INSTRUCTIONS FOR THE TASK »
All lines from the one containing "KEYS pin K2: 13 -> A3" through the end of the data below are to be repeated exactly, with pictures left out.

═══

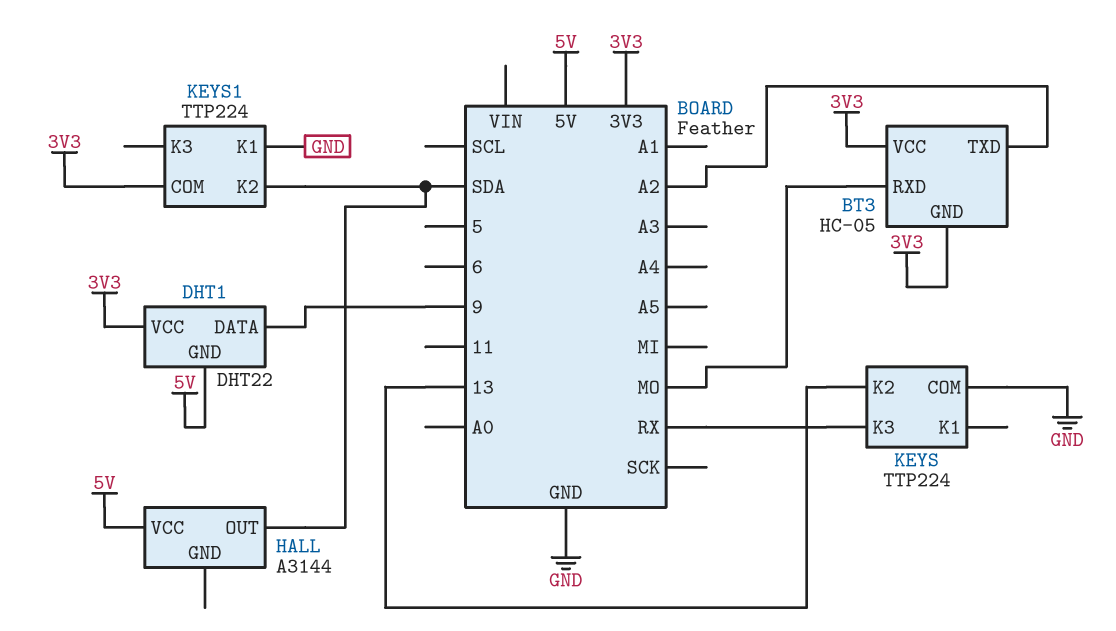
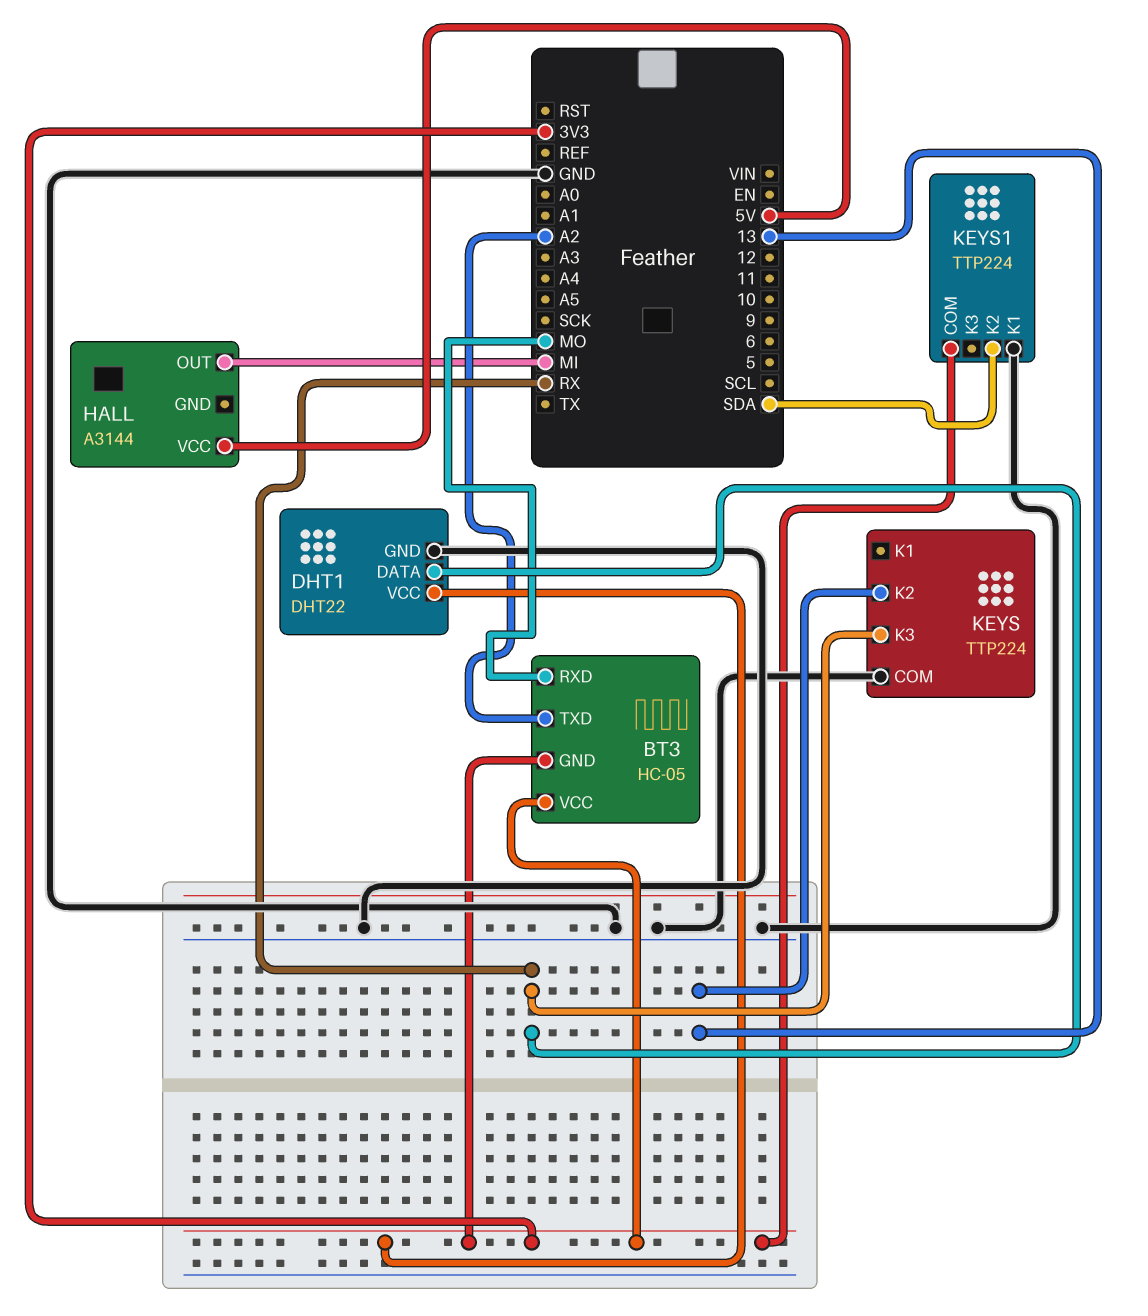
DHT1 pin DATA: 9 -> RX
DHT1 pin GND: 5V -> GND
HALL pin OUT: SDA -> MI

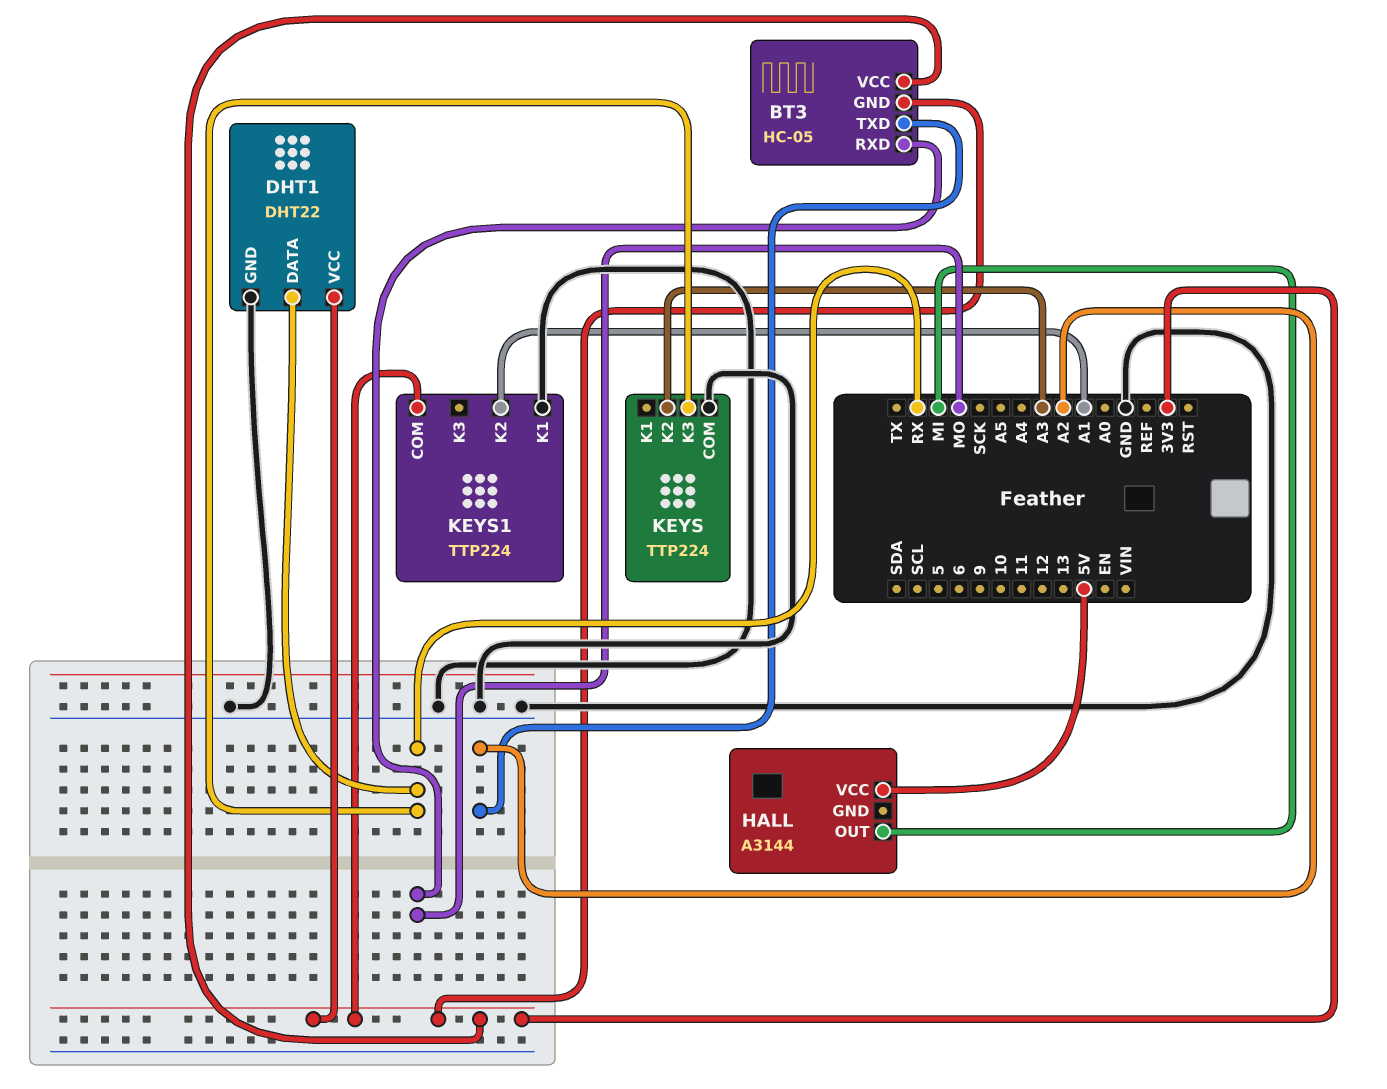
KEYS pin K2: 13 -> A3
KEYS1 pin K2: SDA -> A1

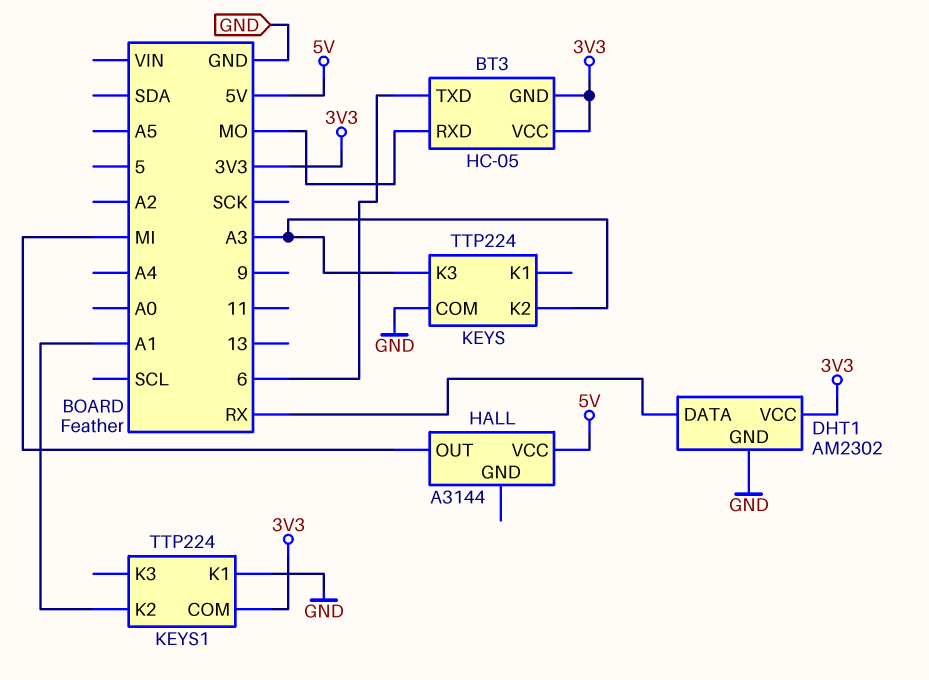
BT3 pin TXD: A2 -> 6
DHT1: DHT22 -> AM2302
KEYS pin K3: RX -> A3

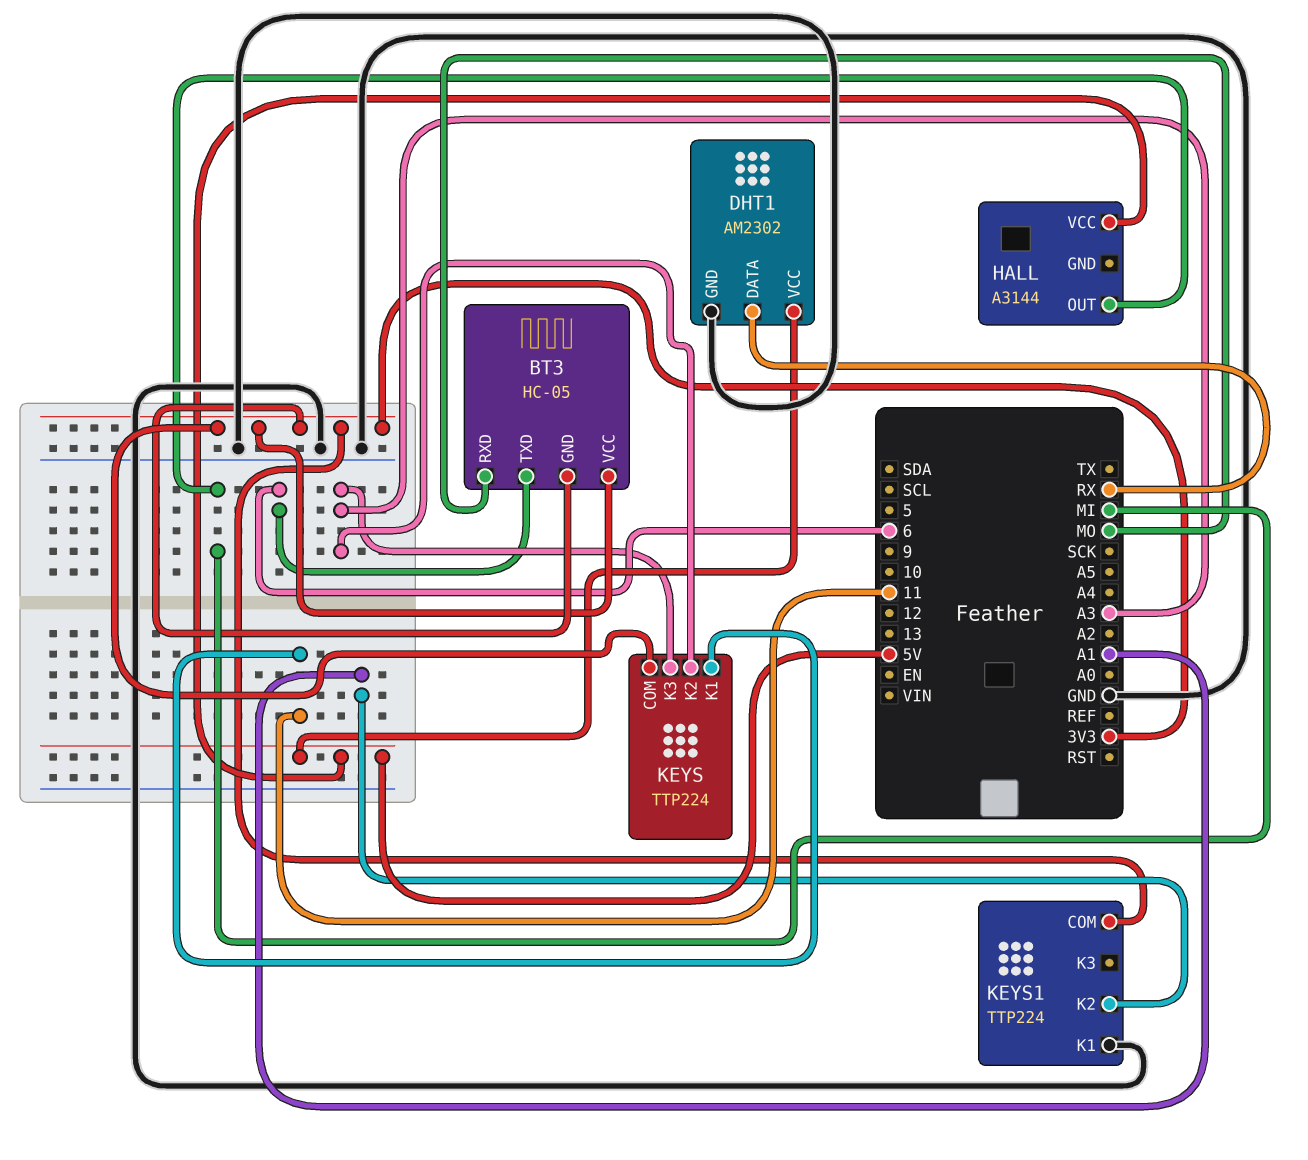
DHT1 pin VCC: 3V3 -> 5V
KEYS pin COM: GND -> 3V3
KEYS pin K1: none -> 11

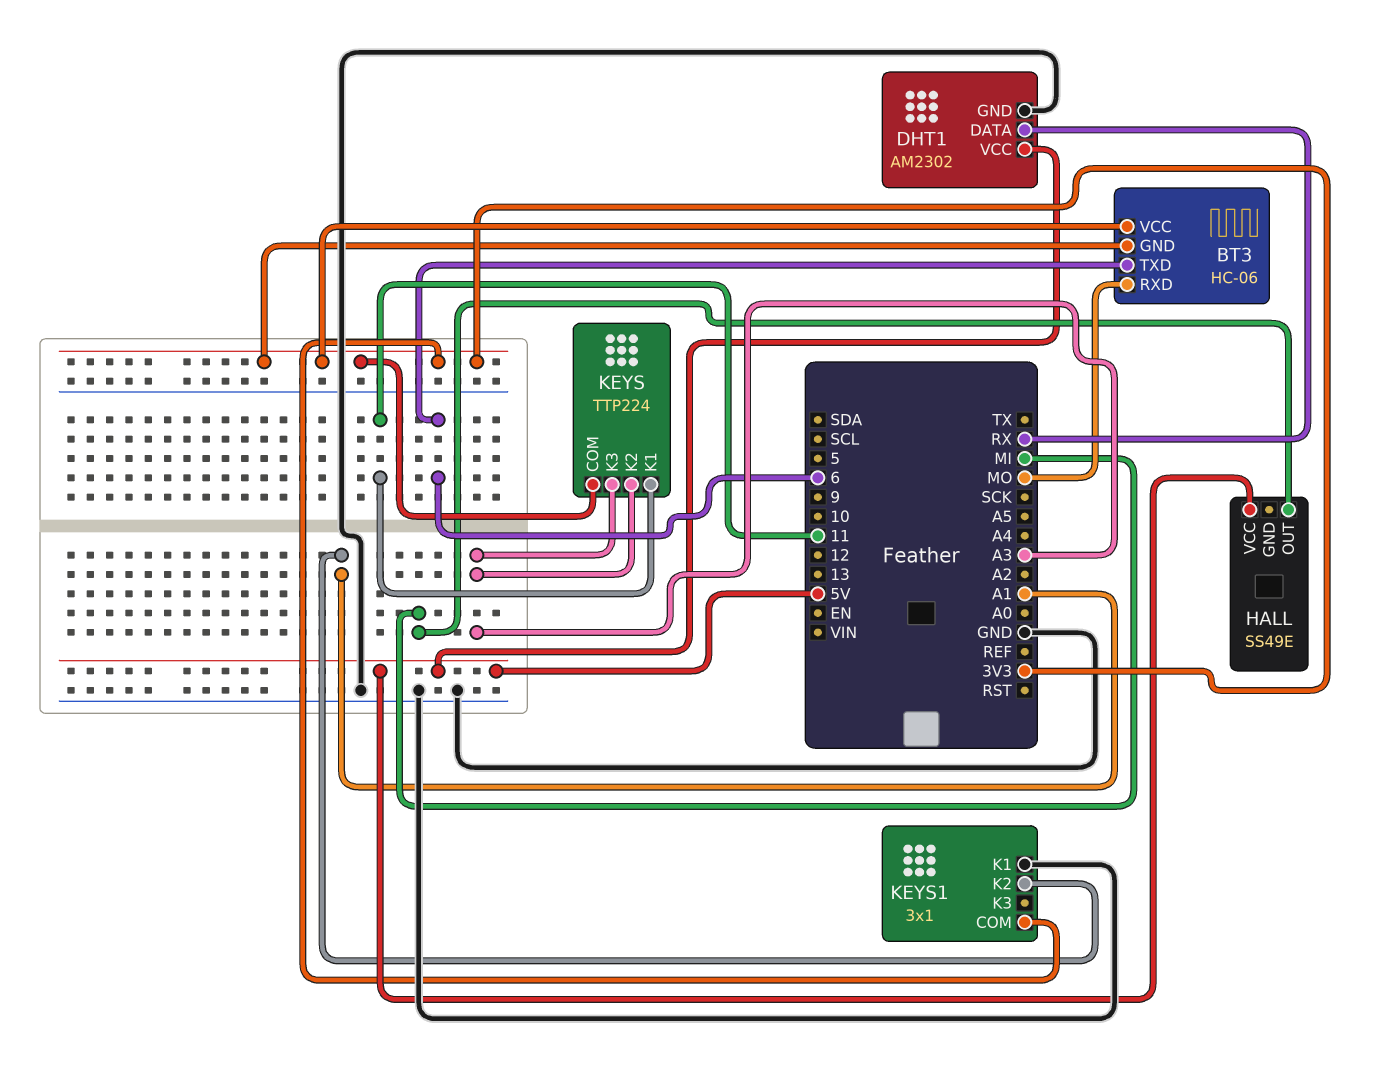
BT3: HC-05 -> HC-06
HALL: A3144 -> SS49E
KEYS1: TTP224 -> 3x1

═══

WORKED SOLUTION »
KEYS pin K2: 13 -> A3
KEYS1 pin K2: SDA -> A1

BT3 pin TXD: A2 -> 6
DHT1: DHT22 -> AM2302
KEYS pin K3: RX -> A3

DHT1 pin VCC: 3V3 -> 5V
KEYS pin COM: GND -> 3V3
KEYS pin K1: none -> 11

BT3: HC-05 -> HC-06
HALL: A3144 -> SS49E
KEYS1: TTP224 -> 3x1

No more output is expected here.